§ **TASK DETAILS**
Copy out the data below verbatim.

>>>>>

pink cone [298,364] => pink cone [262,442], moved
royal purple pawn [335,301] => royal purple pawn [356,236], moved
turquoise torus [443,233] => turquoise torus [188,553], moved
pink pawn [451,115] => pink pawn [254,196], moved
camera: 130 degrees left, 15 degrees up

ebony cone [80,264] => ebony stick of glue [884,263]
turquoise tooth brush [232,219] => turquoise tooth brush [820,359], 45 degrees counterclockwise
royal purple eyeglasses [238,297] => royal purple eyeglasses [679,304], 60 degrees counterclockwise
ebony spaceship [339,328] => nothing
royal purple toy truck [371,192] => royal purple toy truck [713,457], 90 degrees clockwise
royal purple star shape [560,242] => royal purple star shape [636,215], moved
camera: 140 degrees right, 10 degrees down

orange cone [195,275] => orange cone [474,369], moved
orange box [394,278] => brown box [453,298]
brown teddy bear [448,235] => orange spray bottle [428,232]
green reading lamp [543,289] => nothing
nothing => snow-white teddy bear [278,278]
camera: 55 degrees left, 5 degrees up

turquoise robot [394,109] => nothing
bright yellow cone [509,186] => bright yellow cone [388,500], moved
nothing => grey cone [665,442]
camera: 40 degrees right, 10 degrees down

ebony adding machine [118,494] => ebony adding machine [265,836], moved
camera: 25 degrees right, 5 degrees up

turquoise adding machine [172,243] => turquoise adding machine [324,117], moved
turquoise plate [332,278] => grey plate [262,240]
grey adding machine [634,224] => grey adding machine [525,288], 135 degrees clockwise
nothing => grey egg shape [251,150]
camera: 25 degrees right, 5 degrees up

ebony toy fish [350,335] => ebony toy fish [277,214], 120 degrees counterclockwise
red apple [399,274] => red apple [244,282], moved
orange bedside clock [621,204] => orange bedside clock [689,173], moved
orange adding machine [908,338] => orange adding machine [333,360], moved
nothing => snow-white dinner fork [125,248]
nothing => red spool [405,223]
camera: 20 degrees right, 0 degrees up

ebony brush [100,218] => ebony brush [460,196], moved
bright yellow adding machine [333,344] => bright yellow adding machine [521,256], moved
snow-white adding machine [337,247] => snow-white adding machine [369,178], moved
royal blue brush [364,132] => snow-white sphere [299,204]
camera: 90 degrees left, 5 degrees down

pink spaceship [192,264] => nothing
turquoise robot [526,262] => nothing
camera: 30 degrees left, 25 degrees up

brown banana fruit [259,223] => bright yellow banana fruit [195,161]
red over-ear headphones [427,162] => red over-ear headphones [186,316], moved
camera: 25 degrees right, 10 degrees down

<<<<<

§ **ANSWER TO THIS TASK**
pink cone [298,364] => pink cone [262,442], moved
royal purple pawn [335,301] => royal purple pawn [356,236], moved
turquoise torus [443,233] => turquoise torus [188,553], moved
pink pawn [451,115] => pink pawn [254,196], moved
camera: 130 degrees left, 15 degrees up

ebony cone [80,264] => ebony stick of glue [884,263]
turquoise tooth brush [232,219] => turquoise tooth brush [820,359], 45 degrees counterclockwise
royal purple eyeglasses [238,297] => royal purple eyeglasses [679,304], 60 degrees counterclockwise
ebony spaceship [339,328] => nothing
royal purple toy truck [371,192] => royal purple toy truck [713,457], 90 degrees clockwise
royal purple star shape [560,242] => royal purple star shape [636,215], moved
camera: 140 degrees right, 10 degrees down

orange cone [195,275] => orange cone [474,369], moved
orange box [394,278] => brown box [453,298]
brown teddy bear [448,235] => orange spray bottle [428,232]
green reading lamp [543,289] => nothing
nothing => snow-white teddy bear [278,278]
camera: 55 degrees left, 5 degrees up

turquoise robot [394,109] => nothing
bright yellow cone [509,186] => bright yellow cone [388,500], moved
nothing => grey cone [665,442]
camera: 40 degrees right, 10 degrees down

ebony adding machine [118,494] => ebony adding machine [265,836], moved
camera: 25 degrees right, 5 degrees up

turquoise adding machine [172,243] => turquoise adding machine [324,117], moved
turquoise plate [332,278] => grey plate [262,240]
grey adding machine [634,224] => grey adding machine [525,288], 135 degrees clockwise
nothing => grey egg shape [251,150]
camera: 25 degrees right, 5 degrees up

ebony toy fish [350,335] => ebony toy fish [277,214], 120 degrees counterclockwise
red apple [399,274] => red apple [244,282], moved
orange bedside clock [621,204] => orange bedside clock [689,173], moved
orange adding machine [908,338] => orange adding machine [333,360], moved
nothing => snow-white dinner fork [125,248]
nothing => red spool [405,223]
camera: 20 degrees right, 0 degrees up

ebony brush [100,218] => ebony brush [460,196], moved
bright yellow adding machine [333,344] => bright yellow adding machine [521,256], moved
snow-white adding machine [337,247] => snow-white adding machine [369,178], moved
royal blue brush [364,132] => snow-white sphere [299,204]
camera: 90 degrees left, 5 degrees down

pink spaceship [192,264] => nothing
turquoise robot [526,262] => nothing
camera: 30 degrees left, 25 degrees up

brown banana fruit [259,223] => bright yellow banana fruit [195,161]
red over-ear headphones [427,162] => red over-ear headphones [186,316], moved
camera: 25 degrees right, 10 degrees down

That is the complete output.